Task requirements: Your reply should be one number: how many lines of the records below contain the string "OLED".

Extracted records:
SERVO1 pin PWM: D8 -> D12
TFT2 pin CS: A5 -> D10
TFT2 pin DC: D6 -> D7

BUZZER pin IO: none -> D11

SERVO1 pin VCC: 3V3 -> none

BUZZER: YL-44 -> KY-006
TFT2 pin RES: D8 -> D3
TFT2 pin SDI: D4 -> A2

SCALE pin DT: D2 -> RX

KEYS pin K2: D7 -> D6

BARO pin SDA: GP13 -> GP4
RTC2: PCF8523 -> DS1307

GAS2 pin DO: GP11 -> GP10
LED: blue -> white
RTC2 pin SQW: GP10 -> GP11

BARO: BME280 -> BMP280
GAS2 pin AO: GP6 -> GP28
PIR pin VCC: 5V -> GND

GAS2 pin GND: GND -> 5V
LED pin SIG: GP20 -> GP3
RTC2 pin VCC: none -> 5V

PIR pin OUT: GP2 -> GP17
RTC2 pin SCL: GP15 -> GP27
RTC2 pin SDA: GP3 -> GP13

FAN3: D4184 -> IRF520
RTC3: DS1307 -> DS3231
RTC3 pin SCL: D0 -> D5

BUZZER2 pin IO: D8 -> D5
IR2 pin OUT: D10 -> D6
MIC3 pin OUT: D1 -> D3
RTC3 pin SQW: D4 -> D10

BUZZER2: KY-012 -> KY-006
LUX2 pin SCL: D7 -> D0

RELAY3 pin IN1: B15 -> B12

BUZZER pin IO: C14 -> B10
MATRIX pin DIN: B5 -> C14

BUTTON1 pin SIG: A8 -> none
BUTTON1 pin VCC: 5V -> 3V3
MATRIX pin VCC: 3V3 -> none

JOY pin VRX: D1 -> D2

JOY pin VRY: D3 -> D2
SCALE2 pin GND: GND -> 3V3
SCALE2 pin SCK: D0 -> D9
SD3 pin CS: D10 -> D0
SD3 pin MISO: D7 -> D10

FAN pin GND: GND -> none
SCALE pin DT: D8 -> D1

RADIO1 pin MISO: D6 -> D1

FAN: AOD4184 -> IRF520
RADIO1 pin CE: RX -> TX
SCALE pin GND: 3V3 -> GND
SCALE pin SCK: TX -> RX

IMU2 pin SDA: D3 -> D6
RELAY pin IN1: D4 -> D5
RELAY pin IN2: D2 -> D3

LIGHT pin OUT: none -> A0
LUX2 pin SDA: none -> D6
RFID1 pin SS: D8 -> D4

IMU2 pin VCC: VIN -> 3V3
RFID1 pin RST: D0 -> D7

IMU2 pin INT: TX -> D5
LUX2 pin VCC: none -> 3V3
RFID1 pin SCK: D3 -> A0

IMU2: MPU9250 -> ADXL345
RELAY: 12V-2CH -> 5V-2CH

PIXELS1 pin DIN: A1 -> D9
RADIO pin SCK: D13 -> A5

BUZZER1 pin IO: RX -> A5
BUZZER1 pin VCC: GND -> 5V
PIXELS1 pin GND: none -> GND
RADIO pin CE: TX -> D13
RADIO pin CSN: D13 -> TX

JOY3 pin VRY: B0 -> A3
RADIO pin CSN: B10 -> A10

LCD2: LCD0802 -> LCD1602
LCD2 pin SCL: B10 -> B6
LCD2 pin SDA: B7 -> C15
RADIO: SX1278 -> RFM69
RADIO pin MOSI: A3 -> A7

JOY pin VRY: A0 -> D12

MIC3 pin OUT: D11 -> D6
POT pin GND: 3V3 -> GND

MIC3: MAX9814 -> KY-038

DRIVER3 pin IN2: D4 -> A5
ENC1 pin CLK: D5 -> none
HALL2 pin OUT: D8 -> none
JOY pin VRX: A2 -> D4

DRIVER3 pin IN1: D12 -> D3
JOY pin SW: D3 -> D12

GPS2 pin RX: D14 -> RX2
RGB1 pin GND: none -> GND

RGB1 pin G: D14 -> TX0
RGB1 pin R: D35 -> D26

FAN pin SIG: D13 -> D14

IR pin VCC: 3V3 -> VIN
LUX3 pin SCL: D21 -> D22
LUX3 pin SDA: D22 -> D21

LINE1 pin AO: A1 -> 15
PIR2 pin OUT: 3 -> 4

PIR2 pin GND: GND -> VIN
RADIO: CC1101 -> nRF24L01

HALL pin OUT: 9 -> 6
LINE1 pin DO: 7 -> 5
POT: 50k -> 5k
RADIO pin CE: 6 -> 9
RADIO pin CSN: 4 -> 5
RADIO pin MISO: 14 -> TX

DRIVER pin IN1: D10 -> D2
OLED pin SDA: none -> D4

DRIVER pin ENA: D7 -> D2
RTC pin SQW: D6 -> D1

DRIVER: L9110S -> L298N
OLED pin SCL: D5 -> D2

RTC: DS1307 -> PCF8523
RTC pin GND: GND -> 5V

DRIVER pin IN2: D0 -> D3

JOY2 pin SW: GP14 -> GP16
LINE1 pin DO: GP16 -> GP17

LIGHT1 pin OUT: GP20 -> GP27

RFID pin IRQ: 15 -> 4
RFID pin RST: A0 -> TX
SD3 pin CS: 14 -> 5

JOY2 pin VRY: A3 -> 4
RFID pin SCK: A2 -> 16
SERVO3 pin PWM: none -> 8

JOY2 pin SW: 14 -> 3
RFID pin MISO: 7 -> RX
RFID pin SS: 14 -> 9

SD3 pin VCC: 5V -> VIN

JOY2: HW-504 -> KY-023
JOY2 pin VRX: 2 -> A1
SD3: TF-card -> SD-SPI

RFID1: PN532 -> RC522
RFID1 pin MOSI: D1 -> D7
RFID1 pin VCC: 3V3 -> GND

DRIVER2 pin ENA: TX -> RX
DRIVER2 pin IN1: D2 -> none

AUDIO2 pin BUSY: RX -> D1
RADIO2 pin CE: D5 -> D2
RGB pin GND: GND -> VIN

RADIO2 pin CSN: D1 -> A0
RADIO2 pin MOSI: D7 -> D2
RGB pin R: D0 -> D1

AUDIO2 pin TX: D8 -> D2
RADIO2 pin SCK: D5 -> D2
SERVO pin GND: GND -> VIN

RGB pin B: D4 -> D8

Exercise output: 2